* **PROBLEM TO WORK ON**
Looking at the entries below, how many lines include the word "pawn"? Answer with the number alone.

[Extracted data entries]

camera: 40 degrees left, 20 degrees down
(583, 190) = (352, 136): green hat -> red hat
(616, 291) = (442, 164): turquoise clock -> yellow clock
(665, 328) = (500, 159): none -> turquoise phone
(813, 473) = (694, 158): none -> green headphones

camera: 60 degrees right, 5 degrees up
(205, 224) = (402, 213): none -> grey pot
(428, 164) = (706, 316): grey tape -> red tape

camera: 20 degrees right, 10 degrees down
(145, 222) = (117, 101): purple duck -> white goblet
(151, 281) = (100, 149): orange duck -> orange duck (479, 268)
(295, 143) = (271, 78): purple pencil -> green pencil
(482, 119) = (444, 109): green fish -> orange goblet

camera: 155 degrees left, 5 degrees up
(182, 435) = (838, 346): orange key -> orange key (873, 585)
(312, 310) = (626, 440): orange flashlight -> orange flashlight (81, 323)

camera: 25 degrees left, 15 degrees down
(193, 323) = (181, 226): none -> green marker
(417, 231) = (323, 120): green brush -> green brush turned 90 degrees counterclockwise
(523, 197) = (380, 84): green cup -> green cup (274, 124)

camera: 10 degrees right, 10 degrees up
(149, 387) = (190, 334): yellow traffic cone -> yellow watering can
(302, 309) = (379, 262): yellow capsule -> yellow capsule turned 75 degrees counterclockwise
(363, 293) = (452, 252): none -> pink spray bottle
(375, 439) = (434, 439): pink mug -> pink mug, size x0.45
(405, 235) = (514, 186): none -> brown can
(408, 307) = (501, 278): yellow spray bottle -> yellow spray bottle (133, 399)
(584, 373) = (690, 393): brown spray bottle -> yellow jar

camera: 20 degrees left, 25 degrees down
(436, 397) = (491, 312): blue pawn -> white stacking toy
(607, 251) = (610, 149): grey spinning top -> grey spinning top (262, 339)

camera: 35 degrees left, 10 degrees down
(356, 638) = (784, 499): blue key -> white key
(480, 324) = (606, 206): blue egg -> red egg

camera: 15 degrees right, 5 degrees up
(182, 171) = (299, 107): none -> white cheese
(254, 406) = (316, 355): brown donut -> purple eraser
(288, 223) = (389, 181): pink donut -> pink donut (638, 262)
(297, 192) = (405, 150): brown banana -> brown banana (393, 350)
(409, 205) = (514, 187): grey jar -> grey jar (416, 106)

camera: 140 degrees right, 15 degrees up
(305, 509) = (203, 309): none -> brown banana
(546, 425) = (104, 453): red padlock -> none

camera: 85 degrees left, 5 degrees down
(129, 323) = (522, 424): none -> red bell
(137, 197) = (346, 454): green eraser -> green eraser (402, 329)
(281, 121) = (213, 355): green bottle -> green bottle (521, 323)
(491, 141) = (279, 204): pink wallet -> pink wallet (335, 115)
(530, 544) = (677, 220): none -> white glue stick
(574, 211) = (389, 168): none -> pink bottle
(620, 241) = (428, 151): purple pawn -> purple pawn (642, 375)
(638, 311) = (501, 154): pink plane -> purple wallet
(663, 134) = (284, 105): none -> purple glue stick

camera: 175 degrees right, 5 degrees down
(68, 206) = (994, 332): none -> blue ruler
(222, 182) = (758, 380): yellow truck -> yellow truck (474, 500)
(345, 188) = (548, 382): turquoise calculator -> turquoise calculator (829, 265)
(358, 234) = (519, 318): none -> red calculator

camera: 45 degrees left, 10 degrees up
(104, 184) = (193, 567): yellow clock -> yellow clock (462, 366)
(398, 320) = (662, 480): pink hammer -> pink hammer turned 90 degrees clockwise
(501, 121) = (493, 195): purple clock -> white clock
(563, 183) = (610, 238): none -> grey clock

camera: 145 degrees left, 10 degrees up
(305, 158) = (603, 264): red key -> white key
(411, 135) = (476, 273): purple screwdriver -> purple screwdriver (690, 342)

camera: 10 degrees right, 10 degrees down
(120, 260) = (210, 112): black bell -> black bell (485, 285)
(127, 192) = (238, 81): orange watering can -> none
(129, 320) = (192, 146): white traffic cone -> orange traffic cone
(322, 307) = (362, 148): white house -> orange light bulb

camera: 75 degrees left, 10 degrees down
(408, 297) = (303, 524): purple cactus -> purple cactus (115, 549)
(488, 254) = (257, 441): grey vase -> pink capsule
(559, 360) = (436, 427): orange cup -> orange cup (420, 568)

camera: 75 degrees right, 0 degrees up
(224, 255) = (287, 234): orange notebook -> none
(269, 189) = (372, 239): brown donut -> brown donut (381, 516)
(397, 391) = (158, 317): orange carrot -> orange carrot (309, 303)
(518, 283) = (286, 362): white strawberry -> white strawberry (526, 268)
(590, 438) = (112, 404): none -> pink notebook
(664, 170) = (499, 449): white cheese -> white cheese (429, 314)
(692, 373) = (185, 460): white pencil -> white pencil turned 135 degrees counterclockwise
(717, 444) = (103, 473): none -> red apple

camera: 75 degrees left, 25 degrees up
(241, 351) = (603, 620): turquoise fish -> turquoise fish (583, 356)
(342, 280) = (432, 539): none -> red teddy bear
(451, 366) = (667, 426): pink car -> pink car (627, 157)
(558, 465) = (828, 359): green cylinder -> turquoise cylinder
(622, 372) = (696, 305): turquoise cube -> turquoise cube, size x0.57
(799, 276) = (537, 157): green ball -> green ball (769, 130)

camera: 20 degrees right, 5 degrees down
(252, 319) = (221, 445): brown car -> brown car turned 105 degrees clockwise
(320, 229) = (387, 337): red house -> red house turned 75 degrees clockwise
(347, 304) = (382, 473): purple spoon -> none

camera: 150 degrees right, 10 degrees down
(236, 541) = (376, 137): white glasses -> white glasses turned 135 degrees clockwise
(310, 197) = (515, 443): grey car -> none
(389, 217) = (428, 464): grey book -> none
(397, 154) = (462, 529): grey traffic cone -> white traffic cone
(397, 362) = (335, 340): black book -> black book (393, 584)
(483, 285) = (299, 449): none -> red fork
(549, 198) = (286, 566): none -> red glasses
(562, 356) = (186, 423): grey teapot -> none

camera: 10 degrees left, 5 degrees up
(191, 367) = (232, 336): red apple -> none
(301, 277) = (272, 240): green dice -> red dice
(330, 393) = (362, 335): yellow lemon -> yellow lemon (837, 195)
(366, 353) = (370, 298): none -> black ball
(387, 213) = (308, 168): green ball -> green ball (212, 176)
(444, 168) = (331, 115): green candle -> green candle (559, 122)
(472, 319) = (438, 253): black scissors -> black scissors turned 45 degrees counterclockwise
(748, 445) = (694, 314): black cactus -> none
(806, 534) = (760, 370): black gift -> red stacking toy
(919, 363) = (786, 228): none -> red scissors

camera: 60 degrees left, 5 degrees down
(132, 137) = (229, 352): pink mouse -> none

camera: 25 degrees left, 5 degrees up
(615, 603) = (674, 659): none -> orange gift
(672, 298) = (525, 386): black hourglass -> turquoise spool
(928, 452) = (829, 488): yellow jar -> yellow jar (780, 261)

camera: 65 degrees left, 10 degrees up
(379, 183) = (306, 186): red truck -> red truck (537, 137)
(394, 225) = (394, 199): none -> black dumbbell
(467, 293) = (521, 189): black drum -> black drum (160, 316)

* **TASK RESPONSE**
2